Rewrite all the records below as a numbered list, one line per item, with any blank lines omitted. Leave the pictures out of your answer.

• [Supplied data]
-------

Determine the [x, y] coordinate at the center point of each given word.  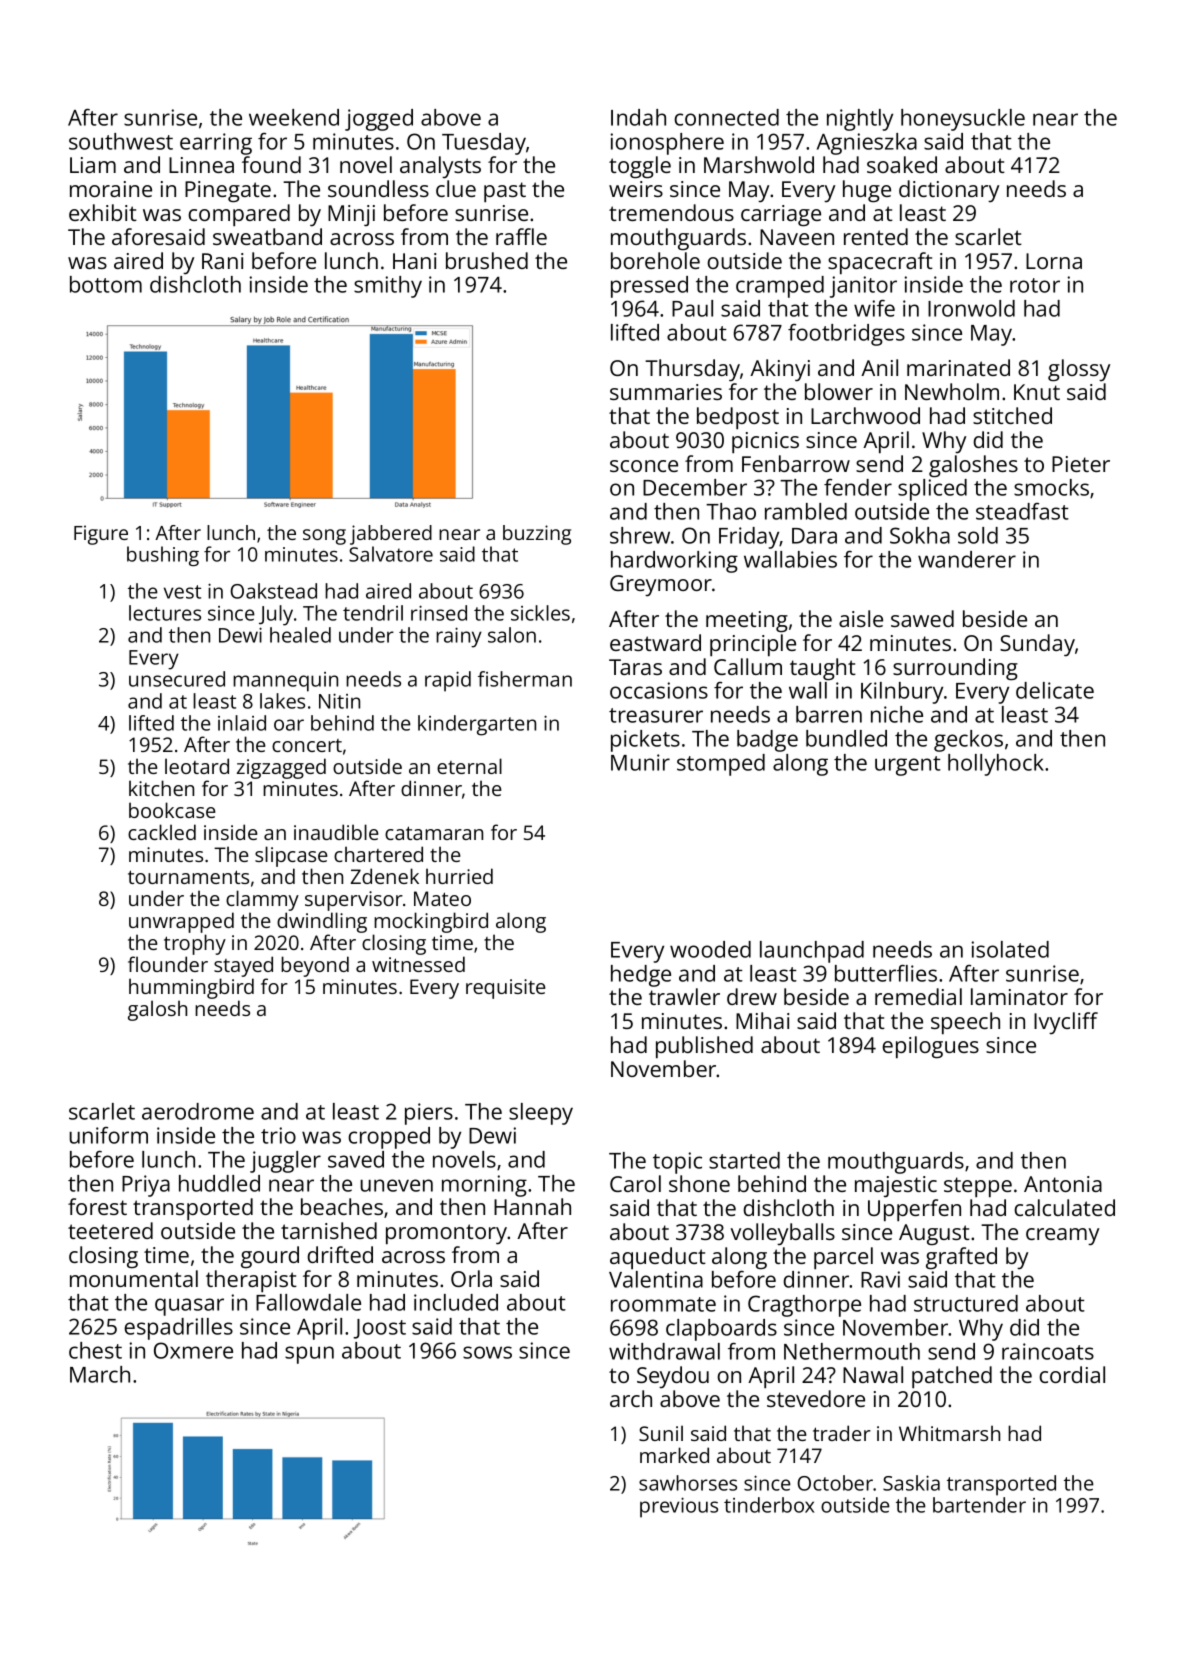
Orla [471, 1278]
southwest [121, 141]
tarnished [329, 1230]
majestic [896, 1187]
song [324, 537]
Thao [731, 511]
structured [966, 1303]
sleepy [541, 1114]
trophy [195, 944]
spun [309, 1355]
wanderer [967, 559]
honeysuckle [963, 120]
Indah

-------

• [The output]
1. Determine the [x, y] coordinate at the center point of each given word.  
2. Orla [471, 1278]
3. southwest [121, 141]
4. tarnished [329, 1230]
5. majestic [896, 1187]
6. song [324, 537]
7. Thao [731, 511]
8. structured [966, 1303]
9. sleepy [541, 1114]
10. trophy [195, 944]
11. spun [309, 1355]
12. wanderer [967, 559]
13. honeysuckle [963, 120]
14. Indah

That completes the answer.